-- Exercise goal --
Please set down the data again exactly, minus the pictures.

[Study material Boundary: Start]

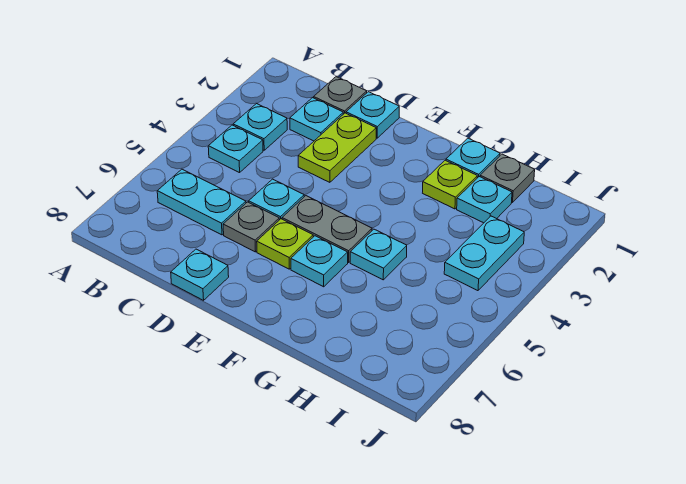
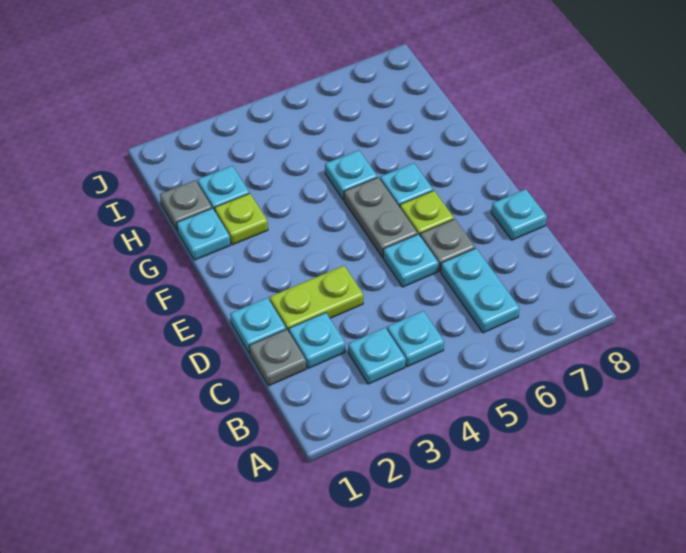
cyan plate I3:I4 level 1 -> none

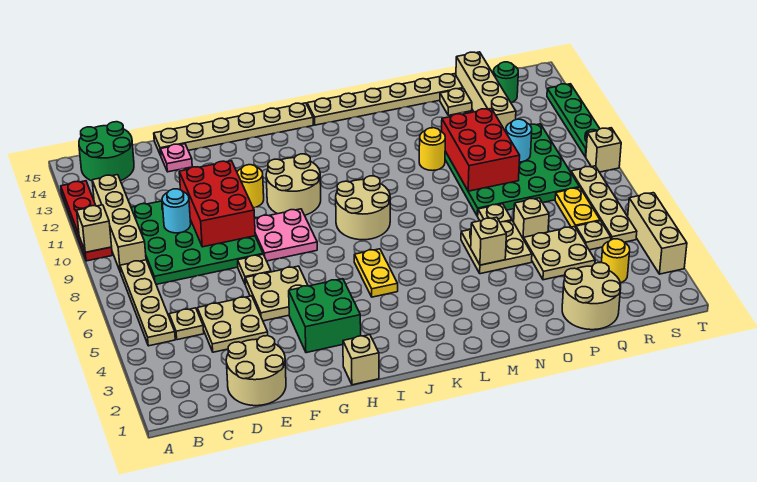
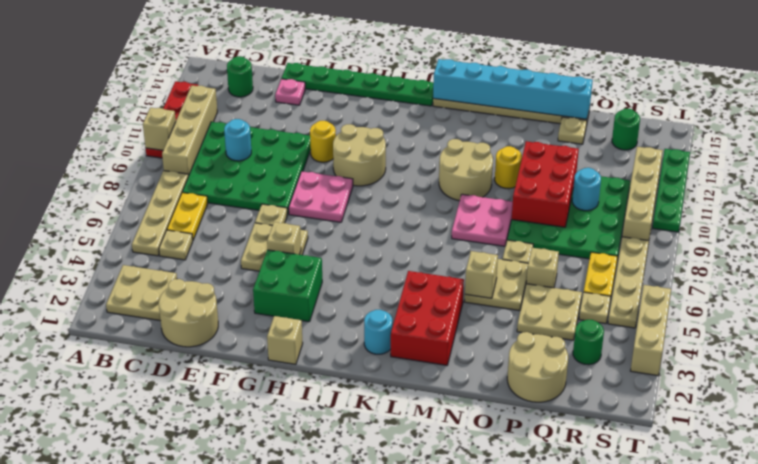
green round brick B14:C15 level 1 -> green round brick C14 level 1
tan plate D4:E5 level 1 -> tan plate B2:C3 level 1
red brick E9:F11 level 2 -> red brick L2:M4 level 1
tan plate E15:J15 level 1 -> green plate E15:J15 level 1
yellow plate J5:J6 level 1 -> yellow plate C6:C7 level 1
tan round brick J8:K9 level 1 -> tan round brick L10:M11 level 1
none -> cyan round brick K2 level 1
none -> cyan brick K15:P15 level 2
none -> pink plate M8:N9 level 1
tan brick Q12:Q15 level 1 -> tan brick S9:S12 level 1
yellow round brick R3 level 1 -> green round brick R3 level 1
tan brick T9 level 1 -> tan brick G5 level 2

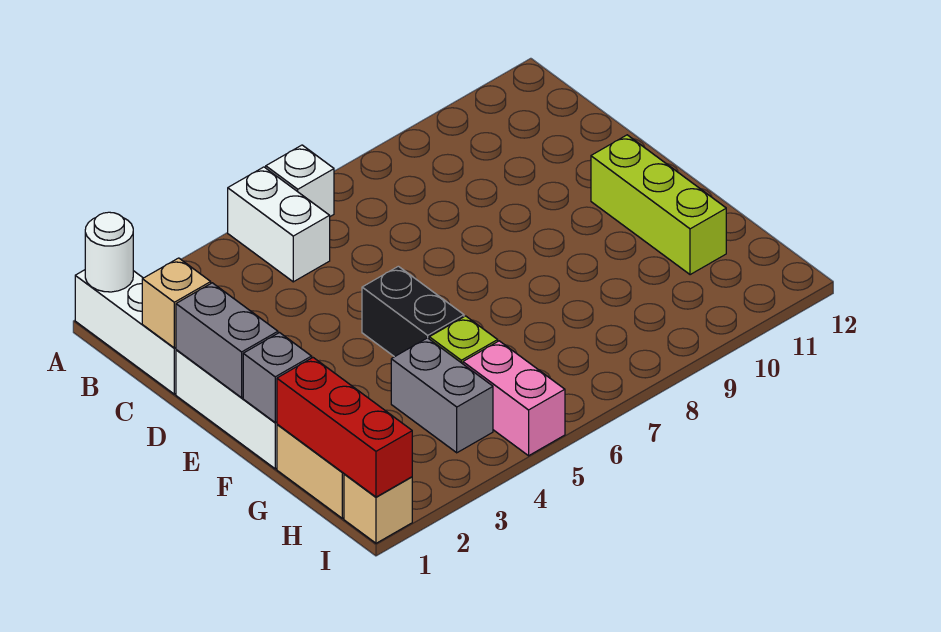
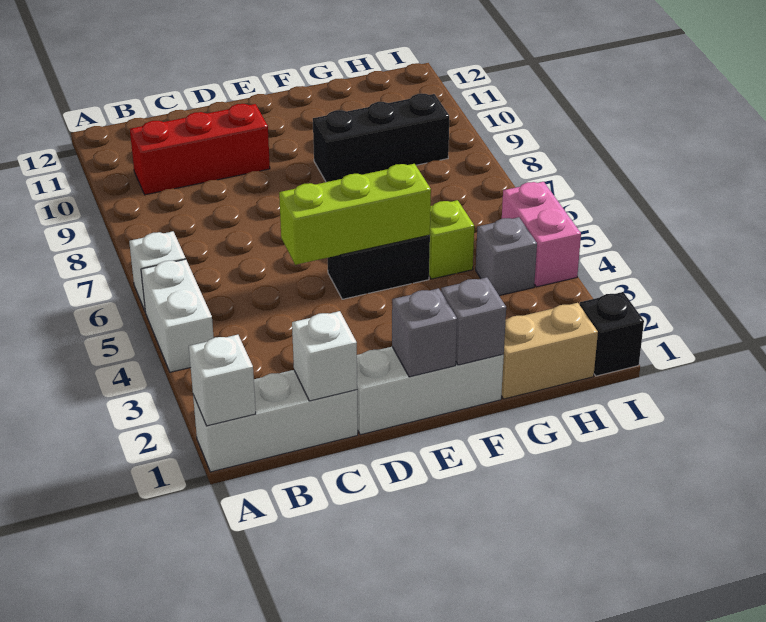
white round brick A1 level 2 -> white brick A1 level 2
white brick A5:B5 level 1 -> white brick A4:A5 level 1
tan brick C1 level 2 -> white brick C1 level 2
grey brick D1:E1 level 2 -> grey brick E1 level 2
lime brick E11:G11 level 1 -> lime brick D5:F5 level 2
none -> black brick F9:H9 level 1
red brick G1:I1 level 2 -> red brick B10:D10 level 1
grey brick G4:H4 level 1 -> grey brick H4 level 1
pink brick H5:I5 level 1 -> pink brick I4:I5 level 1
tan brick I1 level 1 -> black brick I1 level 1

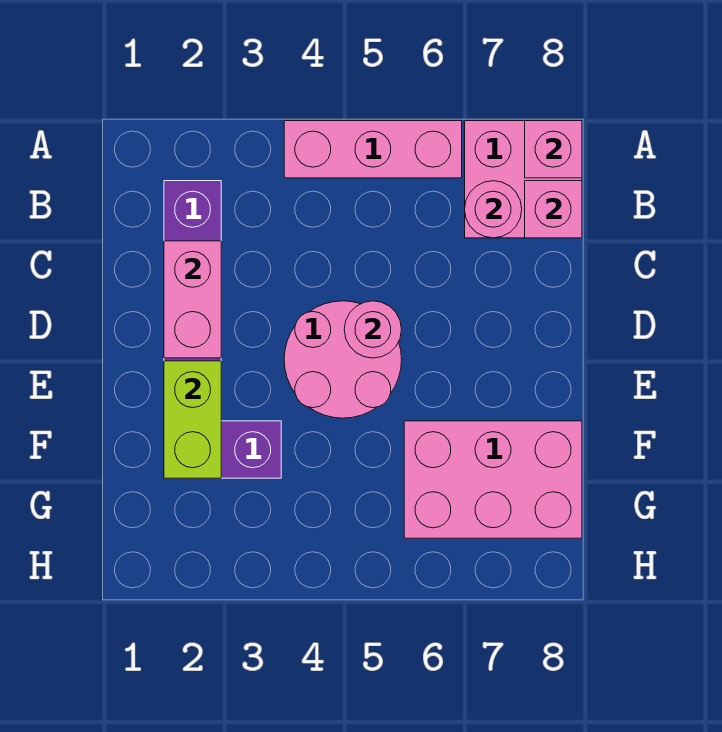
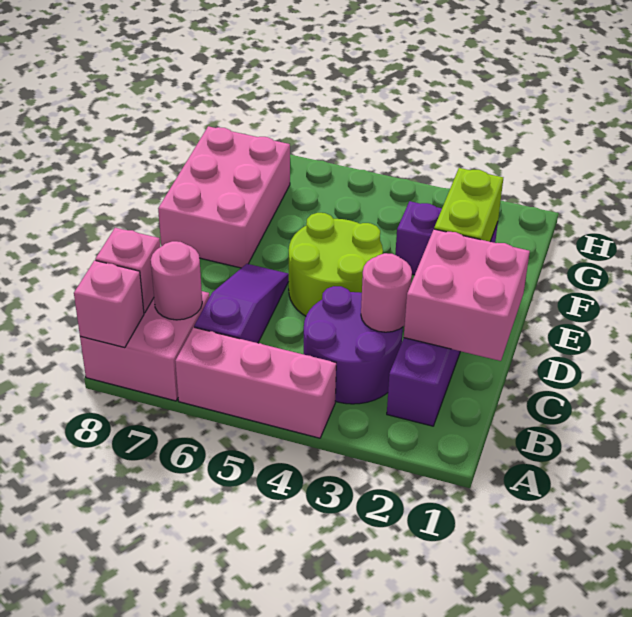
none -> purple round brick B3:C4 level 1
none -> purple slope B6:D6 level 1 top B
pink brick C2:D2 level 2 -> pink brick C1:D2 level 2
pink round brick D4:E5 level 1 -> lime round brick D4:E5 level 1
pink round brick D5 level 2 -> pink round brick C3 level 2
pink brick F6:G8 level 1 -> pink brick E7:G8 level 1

[Study material Boundary: End]

-- Written response --
cyan plate I3:I4 level 1 -> none

green round brick B14:C15 level 1 -> green round brick C14 level 1
tan plate D4:E5 level 1 -> tan plate B2:C3 level 1
red brick E9:F11 level 2 -> red brick L2:M4 level 1
tan plate E15:J15 level 1 -> green plate E15:J15 level 1
yellow plate J5:J6 level 1 -> yellow plate C6:C7 level 1
tan round brick J8:K9 level 1 -> tan round brick L10:M11 level 1
none -> cyan round brick K2 level 1
none -> cyan brick K15:P15 level 2
none -> pink plate M8:N9 level 1
tan brick Q12:Q15 level 1 -> tan brick S9:S12 level 1
yellow round brick R3 level 1 -> green round brick R3 level 1
tan brick T9 level 1 -> tan brick G5 level 2

white round brick A1 level 2 -> white brick A1 level 2
white brick A5:B5 level 1 -> white brick A4:A5 level 1
tan brick C1 level 2 -> white brick C1 level 2
grey brick D1:E1 level 2 -> grey brick E1 level 2
lime brick E11:G11 level 1 -> lime brick D5:F5 level 2
none -> black brick F9:H9 level 1
red brick G1:I1 level 2 -> red brick B10:D10 level 1
grey brick G4:H4 level 1 -> grey brick H4 level 1
pink brick H5:I5 level 1 -> pink brick I4:I5 level 1
tan brick I1 level 1 -> black brick I1 level 1

none -> purple round brick B3:C4 level 1
none -> purple slope B6:D6 level 1 top B
pink brick C2:D2 level 2 -> pink brick C1:D2 level 2
pink round brick D4:E5 level 1 -> lime round brick D4:E5 level 1
pink round brick D5 level 2 -> pink round brick C3 level 2
pink brick F6:G8 level 1 -> pink brick E7:G8 level 1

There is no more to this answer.